*** Opening of RECORDED DATA ***

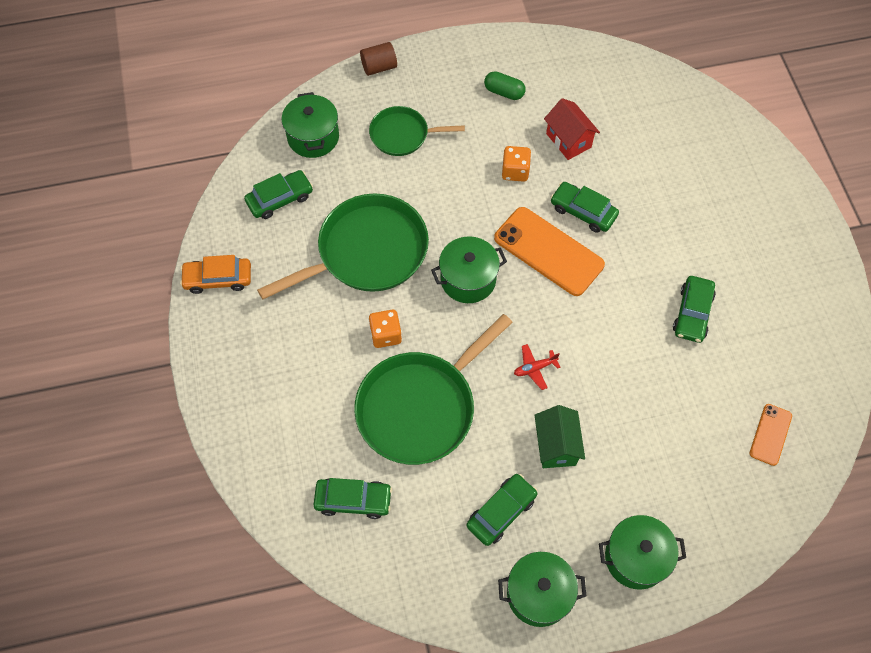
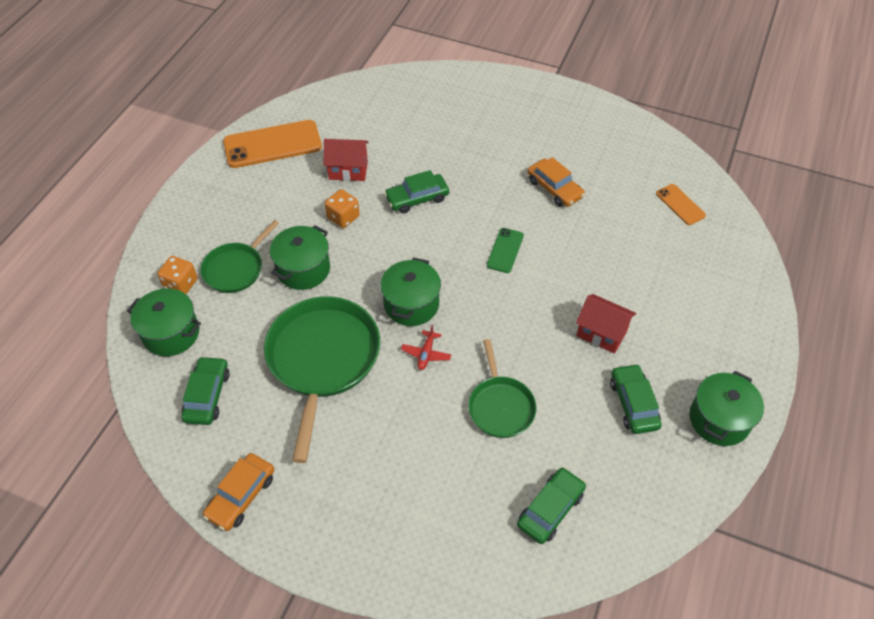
camera: 55 degrees left, 10 degrees down
(379, 67) = (153, 246): brown cylinder -> none
(385, 335) = (413, 392): orange dice -> orange dice (181, 284)
(420, 407) = (500, 406): green pan -> green pan, size x0.56
(504, 92) = (265, 182): green capsule -> none
(534, 368) = (525, 307): red plane -> red plane (426, 354)
(548, 251) = (432, 239): orange phone -> orange phone (272, 144)
(556, 446) = (601, 333): green house -> red house
(584, 315) = (505, 250): none -> green phone
(636, 557) = (726, 338): green pot -> green pot (303, 269)
(692, 313) = (554, 188): green car -> orange car

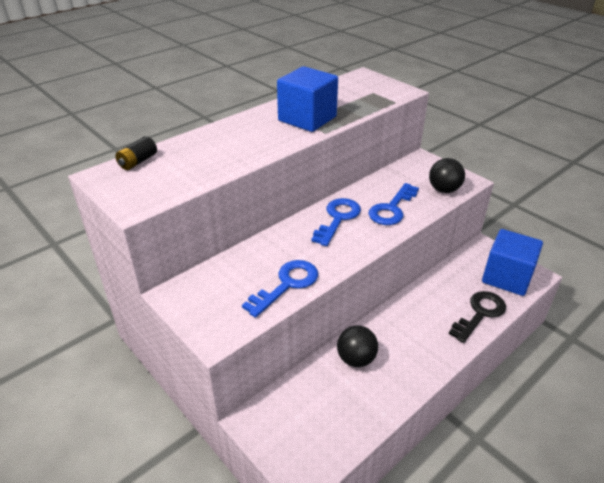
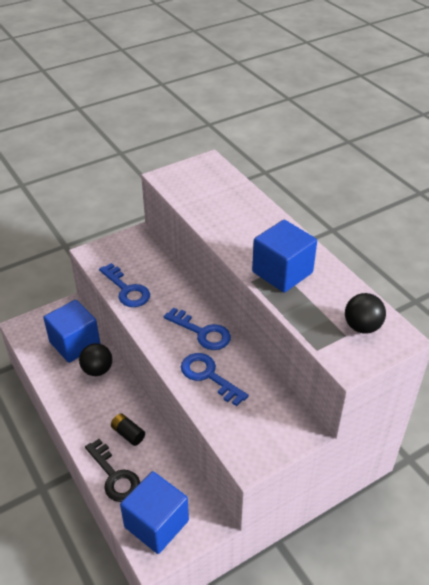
camera: 100 degrees right, 5 degrees up
(138, 162) = (223, 176): black battery -> black battery (128, 434)
(320, 394) = (75, 343): none -> blue cube
(444, 190) = (234, 431): black ball -> black ball (362, 327)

*** Close of RECORDED DATA ***

## WHAT THE TASK REQUIRES
Your job is to copy every entry exactly. Omit the pictures.

## EXERCISE RESPONSE
camera: 55 degrees left, 10 degrees down
(379, 67) = (153, 246): brown cylinder -> none
(385, 335) = (413, 392): orange dice -> orange dice (181, 284)
(420, 407) = (500, 406): green pan -> green pan, size x0.56
(504, 92) = (265, 182): green capsule -> none
(534, 368) = (525, 307): red plane -> red plane (426, 354)
(548, 251) = (432, 239): orange phone -> orange phone (272, 144)
(556, 446) = (601, 333): green house -> red house
(584, 315) = (505, 250): none -> green phone
(636, 557) = (726, 338): green pot -> green pot (303, 269)
(692, 313) = (554, 188): green car -> orange car

camera: 100 degrees right, 5 degrees up
(138, 162) = (223, 176): black battery -> black battery (128, 434)
(320, 394) = (75, 343): none -> blue cube
(444, 190) = (234, 431): black ball -> black ball (362, 327)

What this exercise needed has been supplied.